◆ **PROBLEM TO SOLVE**: Look for "marker" in each line of the entries, and return the matching lines.

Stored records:
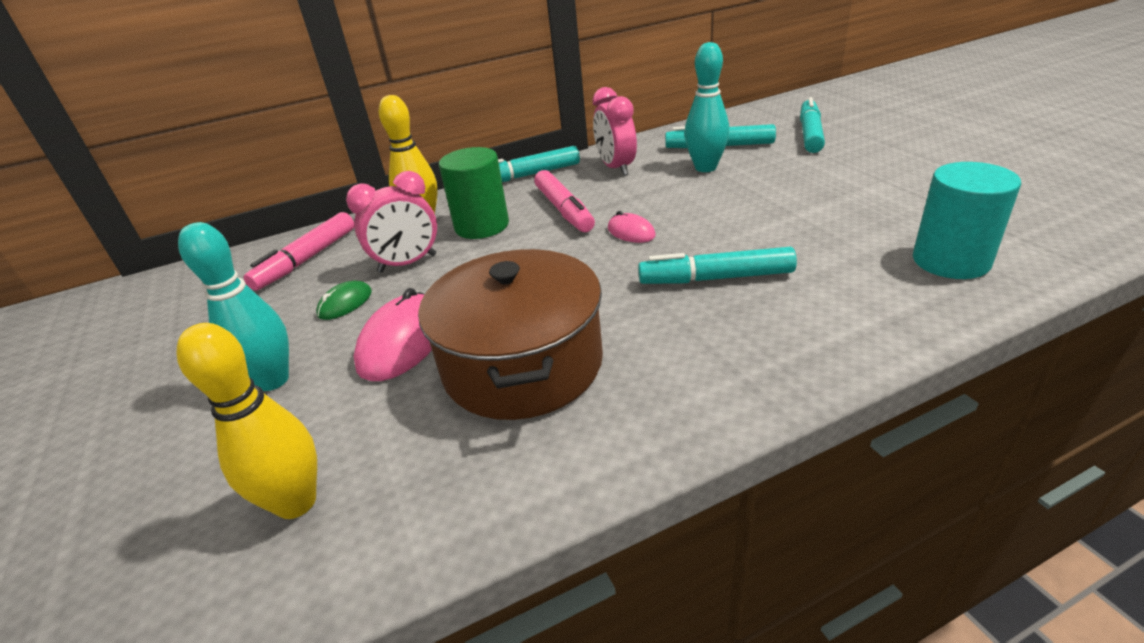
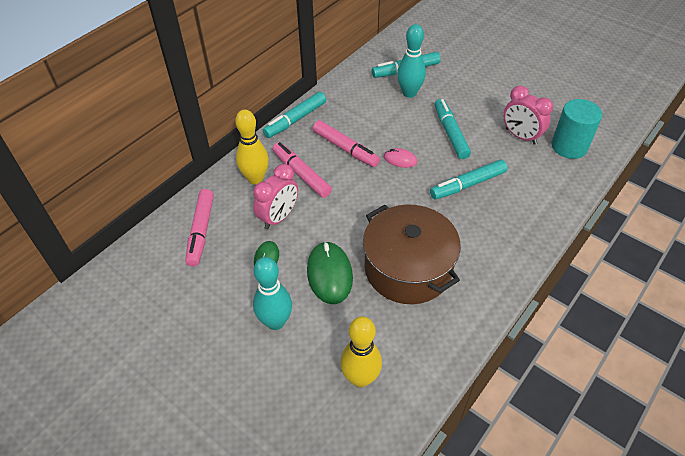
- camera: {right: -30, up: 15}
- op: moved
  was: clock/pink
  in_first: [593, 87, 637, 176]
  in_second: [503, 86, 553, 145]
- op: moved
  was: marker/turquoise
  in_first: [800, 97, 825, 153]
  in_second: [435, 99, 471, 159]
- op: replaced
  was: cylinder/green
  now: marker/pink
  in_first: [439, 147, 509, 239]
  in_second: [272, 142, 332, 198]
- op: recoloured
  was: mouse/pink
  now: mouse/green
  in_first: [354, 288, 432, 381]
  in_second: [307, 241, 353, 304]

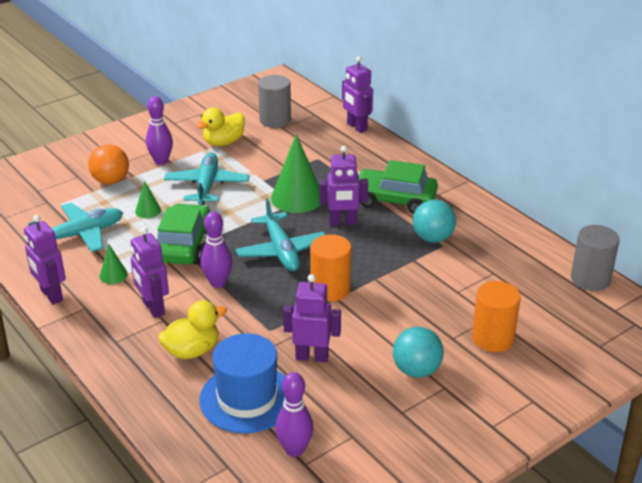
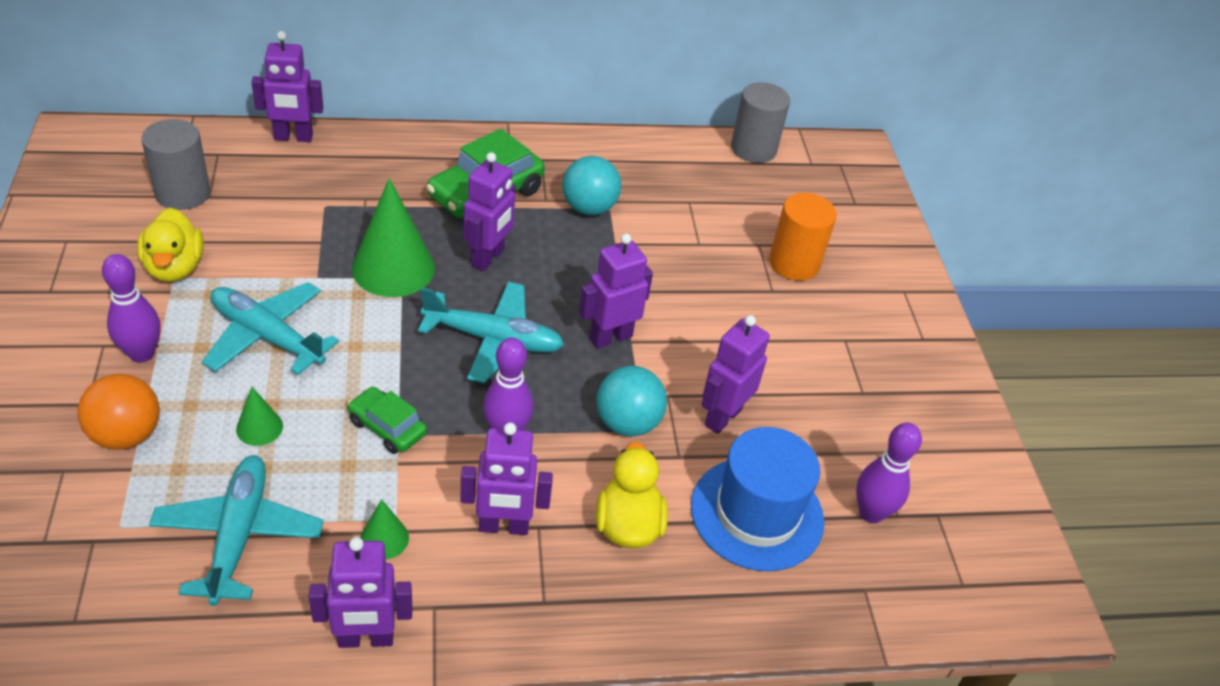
- camera: {right: -65, up: 10}
- op: resized
  was: car/green
  in_first: [157, 203, 210, 265]
  in_second: [348, 387, 427, 454]
  ratio: 0.57
- op: replaced
  was: cylinder/orange
  now: robot/purple
  in_first: [310, 234, 351, 302]
  in_second: [579, 234, 653, 349]
- op: moved
  was: ball/turquoise
  in_first: [393, 327, 444, 378]
  in_second: [596, 366, 667, 436]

◆ **EXPECTED ANSWER**:
  was: marker/turquoise
  now: marker/pink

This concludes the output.